▶ [Required work]: When you repeat the listing below, keep every word exactly and leave out each picture.

▶ [Record set]:

┌──

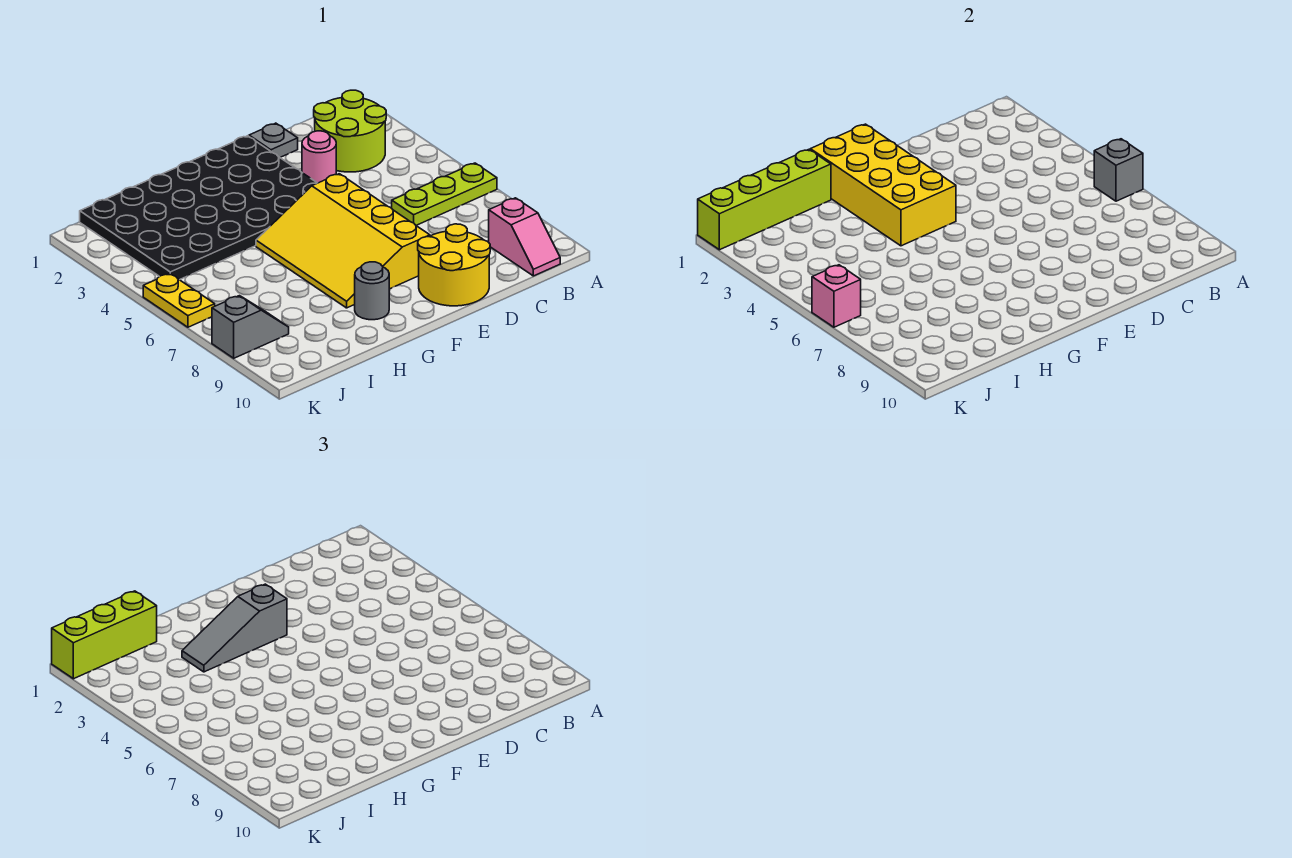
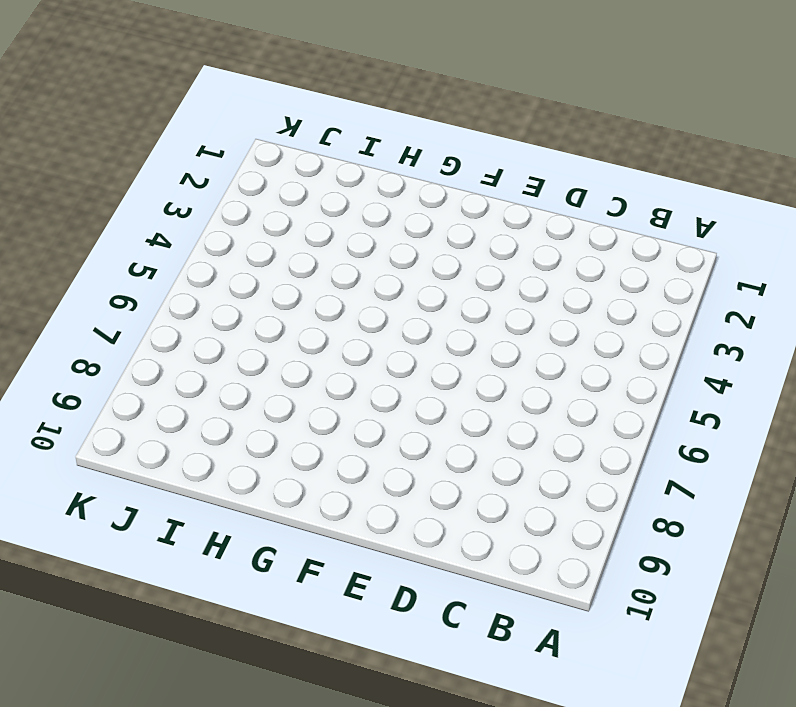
none -> lime plate A6:C6 level 1
none -> lime round brick B2:C3 level 1
none -> pink slope B9:B10 level 1 top 9

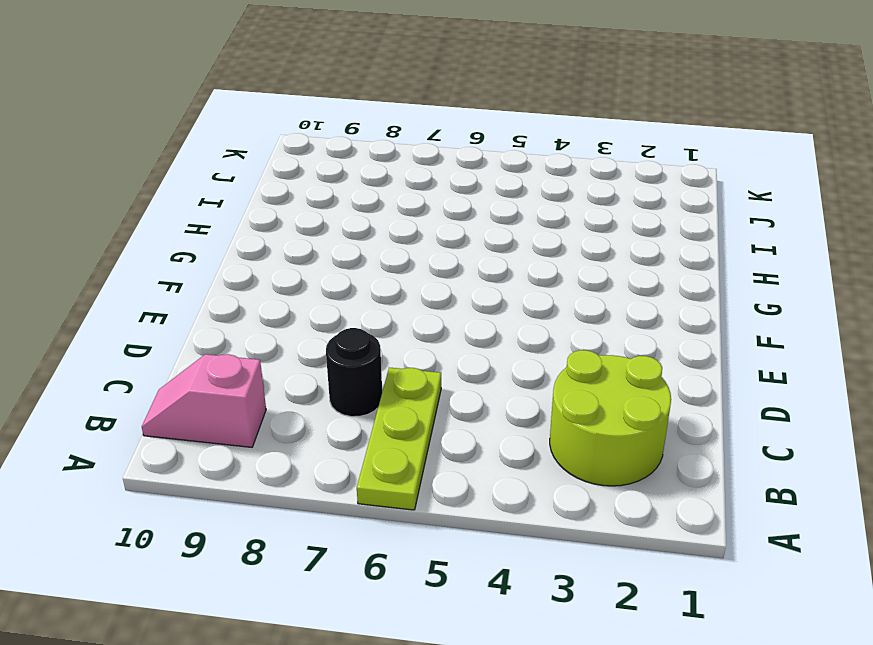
black round brick C7 level 1 -> none
none -> grey plate D1 level 1
none -> pink round brick D3 level 1
none -> yellow round brick D9:E10 level 1

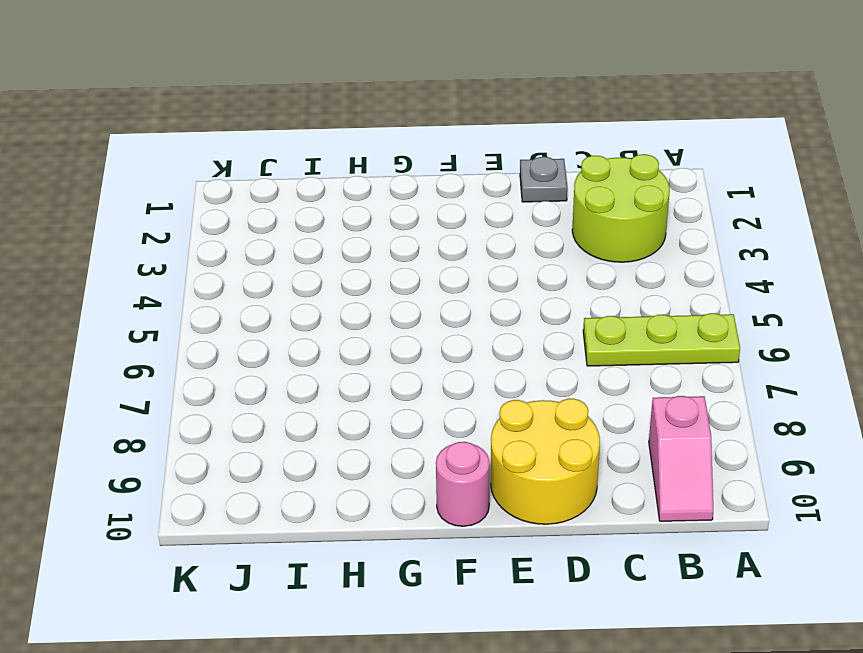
pink round brick F10 level 1 -> pink round brick D3 level 1
none -> black plate E1:J4 level 1
none -> yellow slope E5:G8 level 1 top E
none -> grey round brick G9 level 1

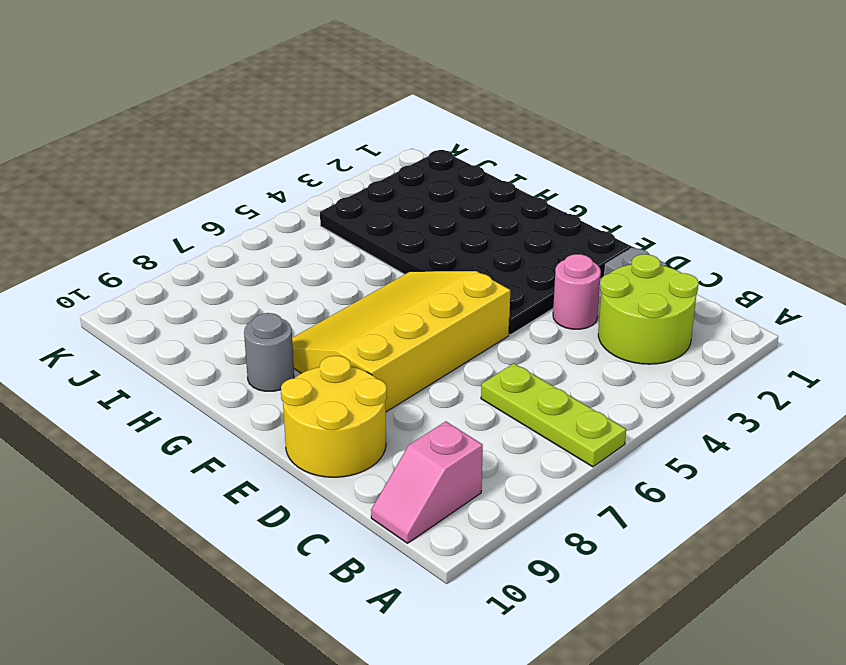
none -> grey slope J8:K8 level 1 top K
none -> yellow plate K5:K6 level 1
none -> grey brick A6 level 2

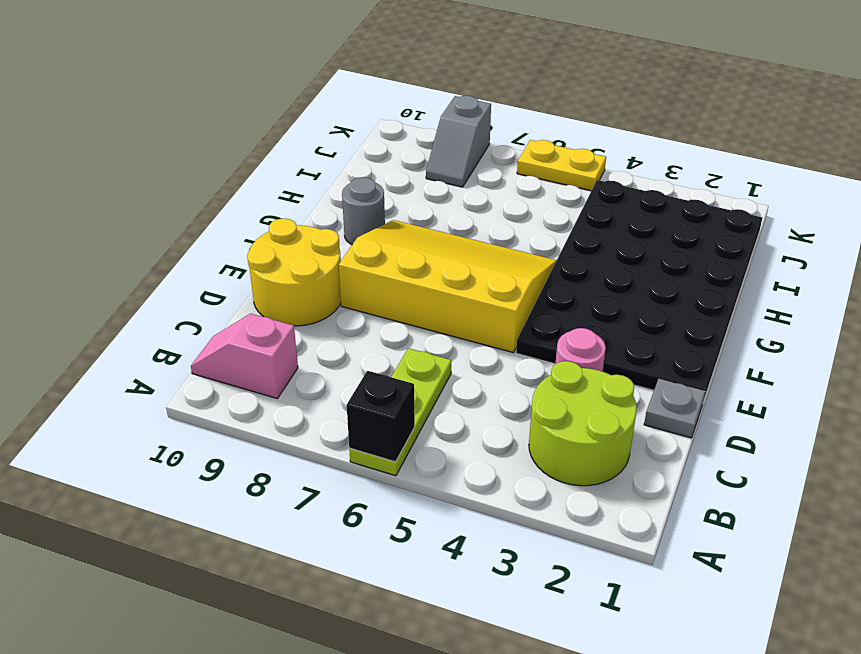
black brick A6 level 2 -> grey brick A6 level 2
none -> yellow brick F1:G4 level 2
none -> lime brick H1:K1 level 2
none -> pink brick K6 level 2

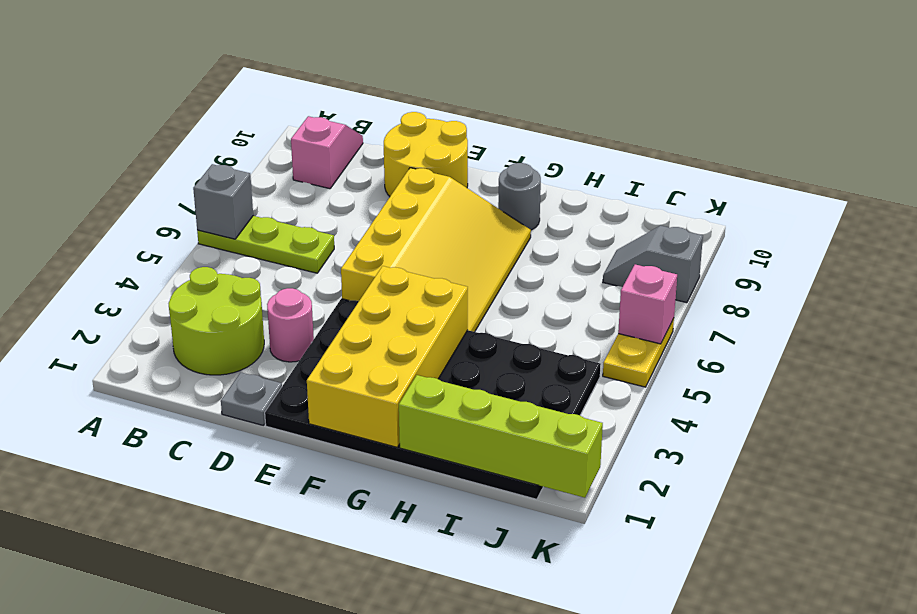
none -> grey slope F3:H3 level 3 top F
none -> lime brick I1:K1 level 3

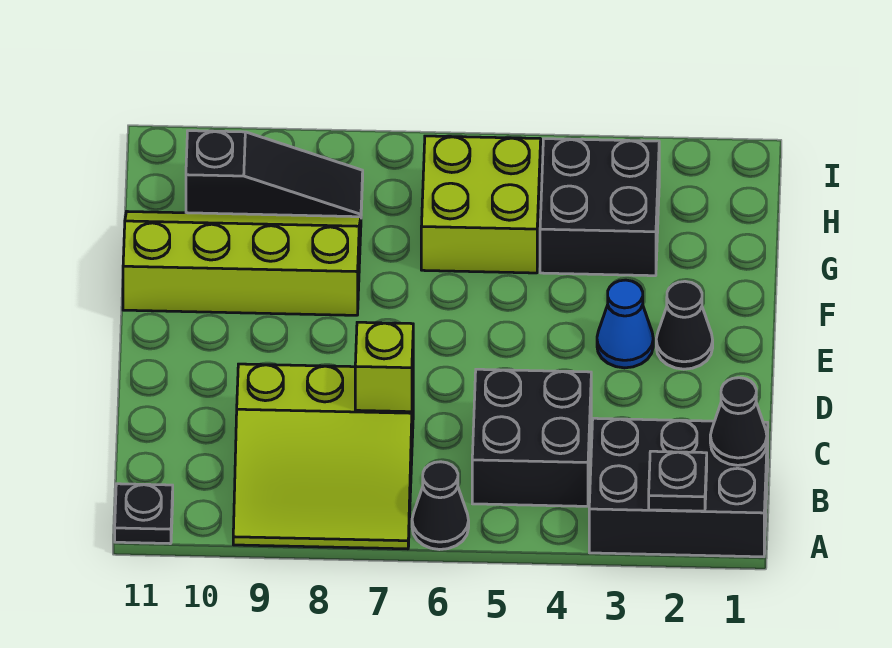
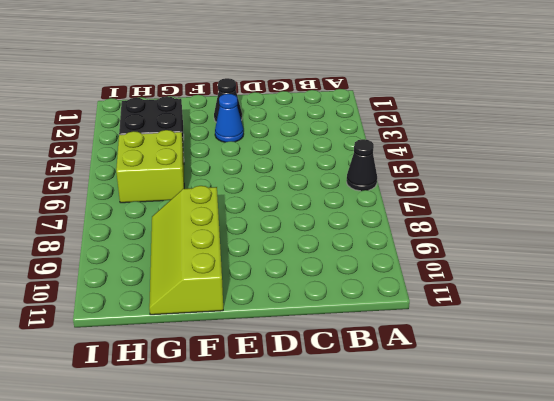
none -> black brick A1:B3 level 1
none -> lime slope A7:C9 level 1 top C
none -> black plate A11 level 1

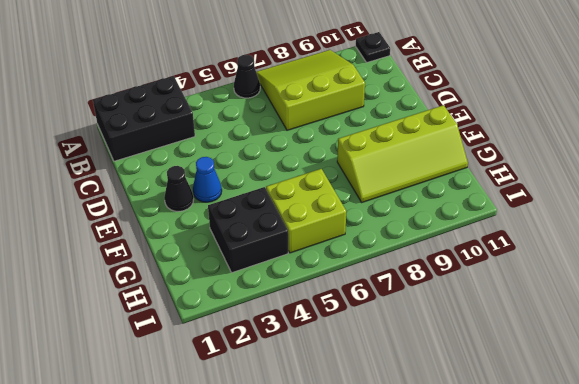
none -> black brick B4:C5 level 1
none -> black slope H8:H10 level 1 top 10
none -> black plate A2 level 2

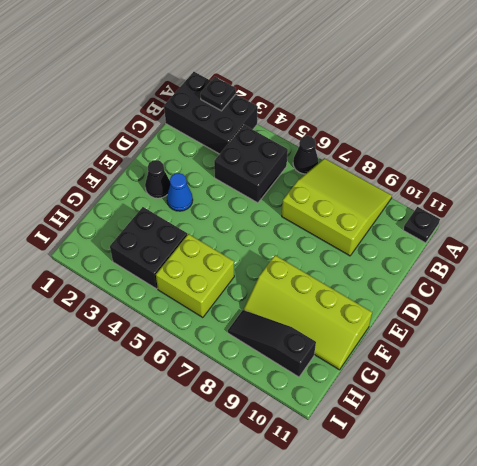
none -> black cone B1 level 2
none -> lime brick C7 level 2

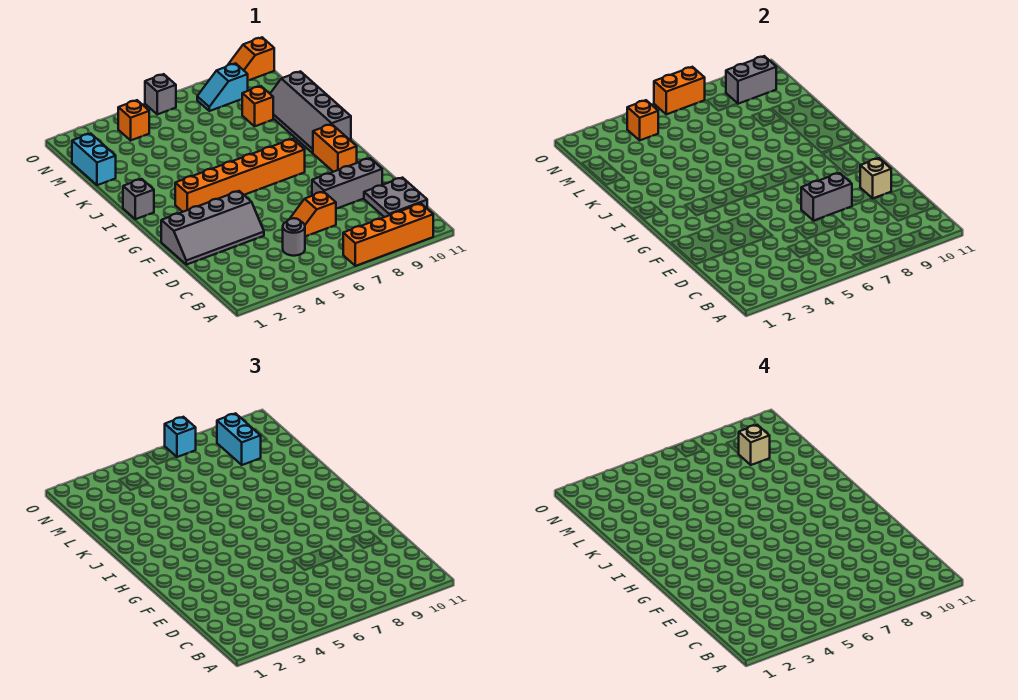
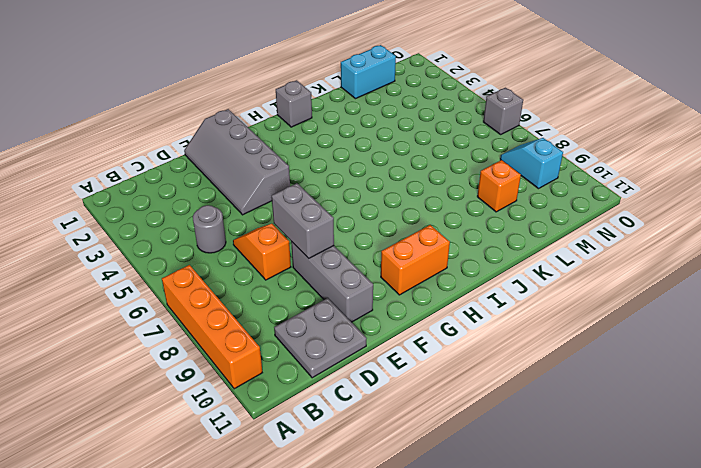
none -> orange brick H3:H8 level 1
none -> grey slope I10:L11 level 1 top 11
none -> orange brick N4 level 1

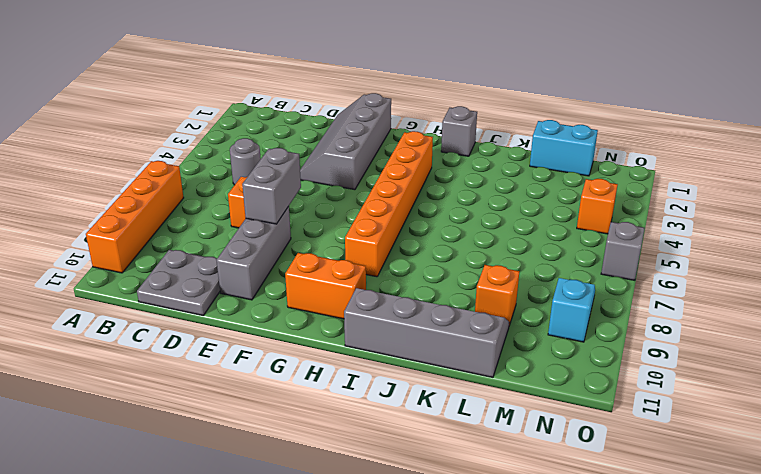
none -> orange slope O10:O11 level 1 top 11
none -> tan brick E10 level 2
none -> orange brick N4 level 2

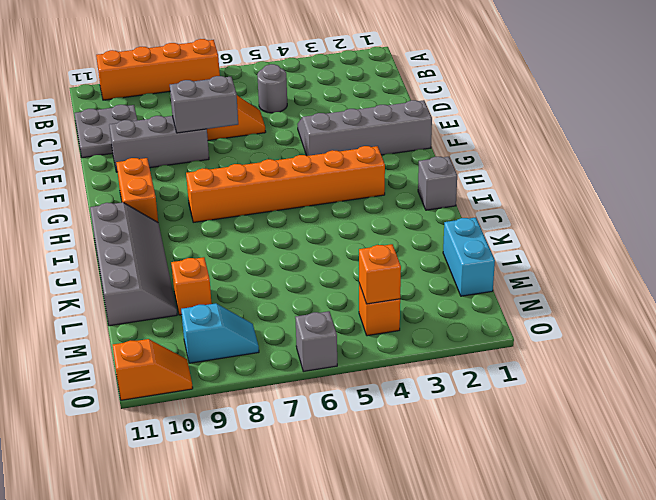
none -> tan brick E10 level 2
none -> grey brick N9:N10 level 2
none -> orange brick O6:O7 level 2

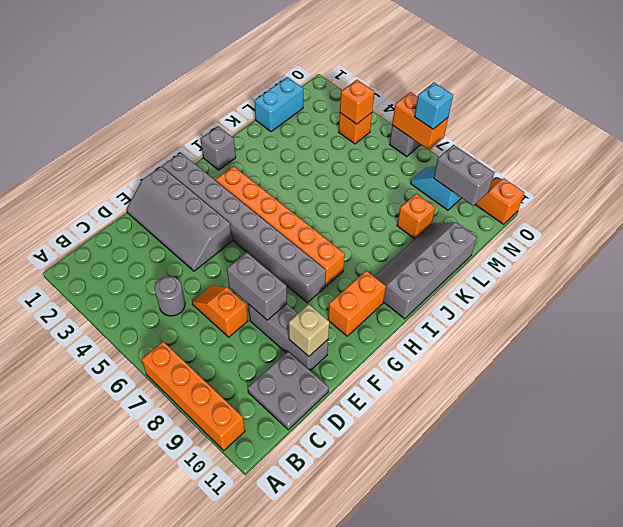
grey brick G1:G8 level 1 -> none
none -> cyan brick M9:N9 level 3
none -> tan brick M9 level 4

└──

▶ [Result of the task]:
none -> lime plate A6:C6 level 1
none -> lime round brick B2:C3 level 1
none -> pink slope B9:B10 level 1 top 9

black round brick C7 level 1 -> none
none -> grey plate D1 level 1
none -> pink round brick D3 level 1
none -> yellow round brick D9:E10 level 1

pink round brick F10 level 1 -> pink round brick D3 level 1
none -> black plate E1:J4 level 1
none -> yellow slope E5:G8 level 1 top E
none -> grey round brick G9 level 1

none -> grey slope J8:K8 level 1 top K
none -> yellow plate K5:K6 level 1
none -> grey brick A6 level 2

black brick A6 level 2 -> grey brick A6 level 2
none -> yellow brick F1:G4 level 2
none -> lime brick H1:K1 level 2
none -> pink brick K6 level 2

none -> grey slope F3:H3 level 3 top F
none -> lime brick I1:K1 level 3

none -> black brick A1:B3 level 1
none -> lime slope A7:C9 level 1 top C
none -> black plate A11 level 1

none -> black brick B4:C5 level 1
none -> black slope H8:H10 level 1 top 10
none -> black plate A2 level 2

none -> black cone B1 level 2
none -> lime brick C7 level 2

none -> orange brick H3:H8 level 1
none -> grey slope I10:L11 level 1 top 11
none -> orange brick N4 level 1

none -> orange slope O10:O11 level 1 top 11
none -> tan brick E10 level 2
none -> orange brick N4 level 2

none -> tan brick E10 level 2
none -> grey brick N9:N10 level 2
none -> orange brick O6:O7 level 2

grey brick G1:G8 level 1 -> none
none -> cyan brick M9:N9 level 3
none -> tan brick M9 level 4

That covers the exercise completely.